Was zu tun ist
Geben Sie sämtliche Datensätze Zeile für Zeile unverändert wieder und lassen Sie dabei die Bildverweise weg.
· · · · · · ·
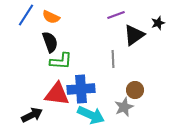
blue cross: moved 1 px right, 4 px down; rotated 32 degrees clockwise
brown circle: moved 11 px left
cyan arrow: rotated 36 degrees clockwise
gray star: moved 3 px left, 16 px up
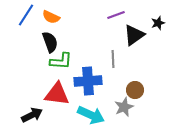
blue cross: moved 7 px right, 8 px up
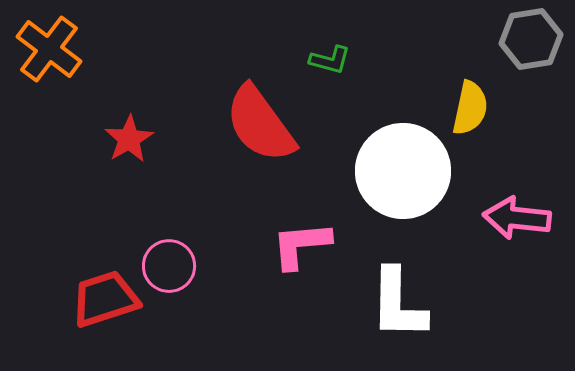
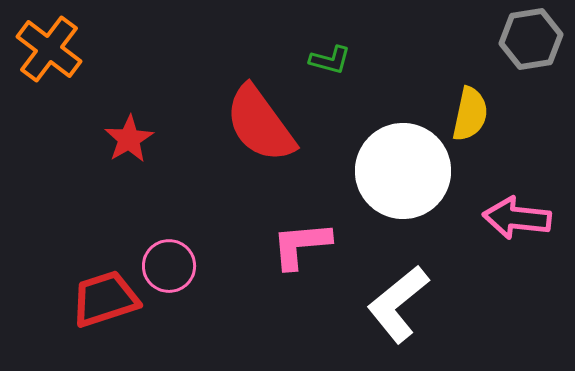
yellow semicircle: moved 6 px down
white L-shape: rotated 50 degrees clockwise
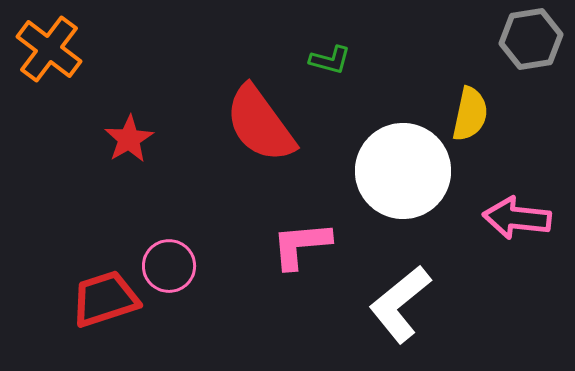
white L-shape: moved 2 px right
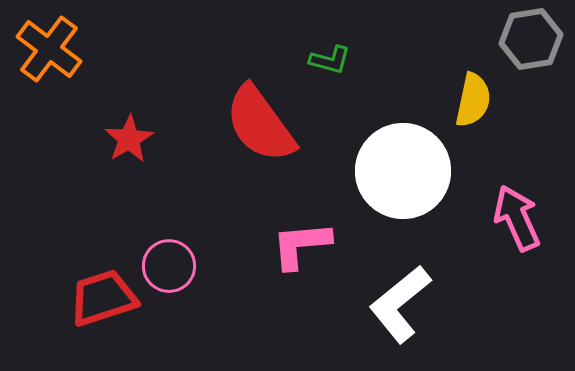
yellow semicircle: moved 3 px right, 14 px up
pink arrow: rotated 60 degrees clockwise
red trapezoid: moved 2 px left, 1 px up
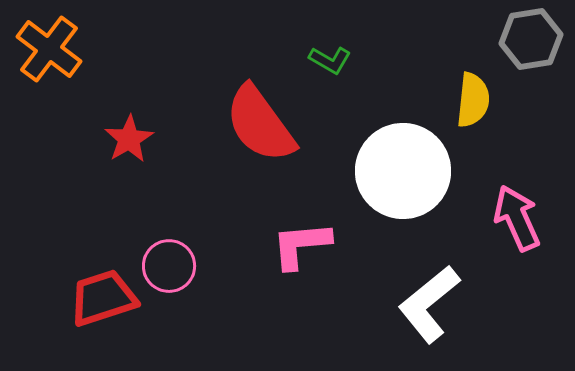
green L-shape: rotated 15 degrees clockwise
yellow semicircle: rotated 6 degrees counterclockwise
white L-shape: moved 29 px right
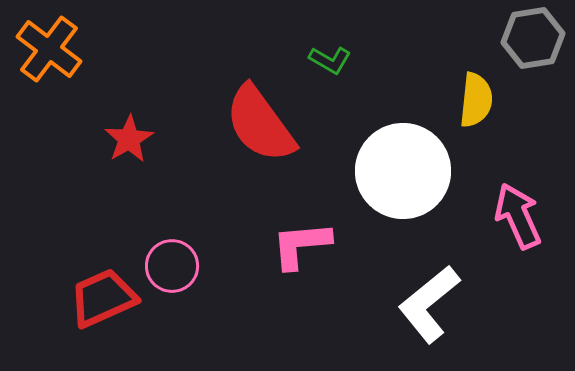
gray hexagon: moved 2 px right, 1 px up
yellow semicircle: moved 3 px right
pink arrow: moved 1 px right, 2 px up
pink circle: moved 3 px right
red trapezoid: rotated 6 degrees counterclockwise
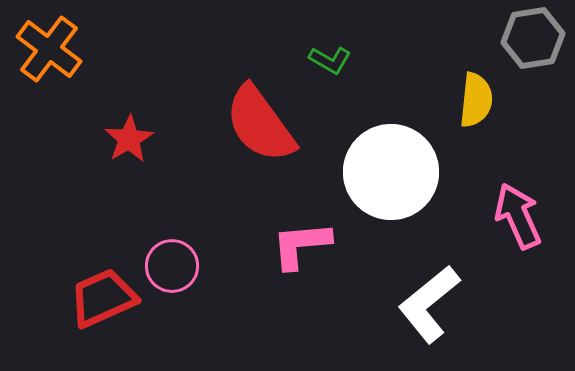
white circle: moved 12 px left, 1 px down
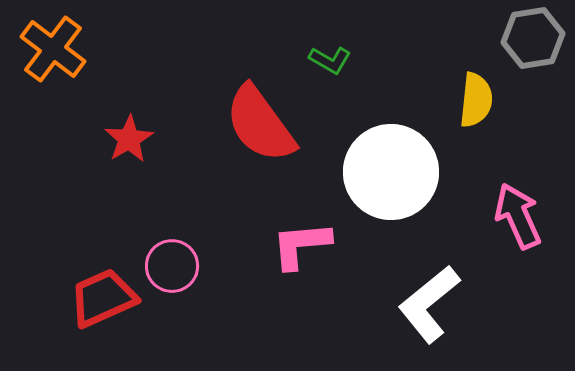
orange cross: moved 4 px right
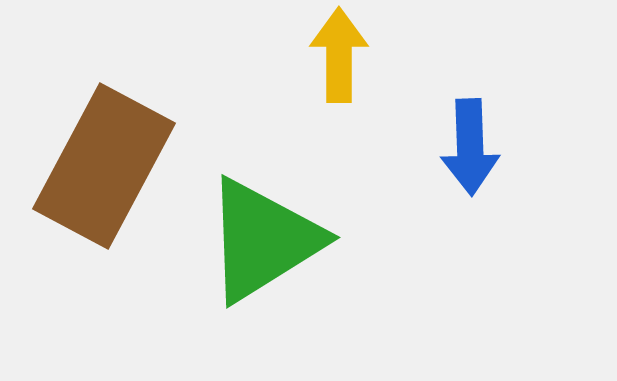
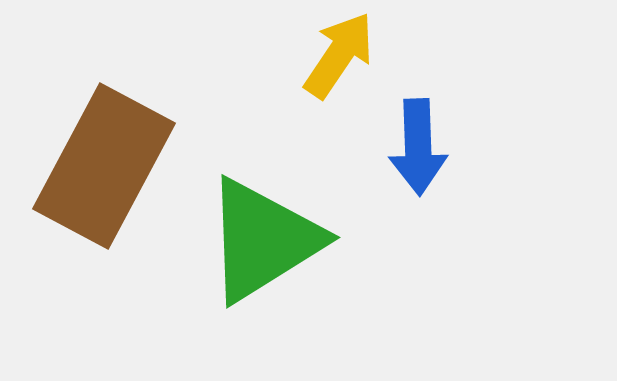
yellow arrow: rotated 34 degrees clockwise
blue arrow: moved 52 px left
· · · · · · ·
Lösung der Aufgabe
blue cross: moved 1 px right, 4 px down; rotated 32 degrees clockwise
brown circle: moved 11 px left
cyan arrow: rotated 36 degrees clockwise
gray star: moved 3 px left, 16 px up
blue cross: moved 7 px right, 8 px up
yellow semicircle: moved 6 px down
white L-shape: rotated 50 degrees clockwise
white L-shape: moved 2 px right
yellow semicircle: moved 3 px right, 14 px up
pink arrow: rotated 60 degrees clockwise
red trapezoid: moved 2 px left, 1 px up
green L-shape: rotated 15 degrees clockwise
yellow semicircle: rotated 6 degrees counterclockwise
white L-shape: moved 29 px right
gray hexagon: moved 2 px right, 1 px up
yellow semicircle: moved 3 px right
pink arrow: moved 1 px right, 2 px up
pink circle: moved 3 px right
red trapezoid: rotated 6 degrees counterclockwise
white circle: moved 12 px left, 1 px down
orange cross: moved 4 px right
yellow arrow: rotated 34 degrees clockwise
blue arrow: moved 52 px left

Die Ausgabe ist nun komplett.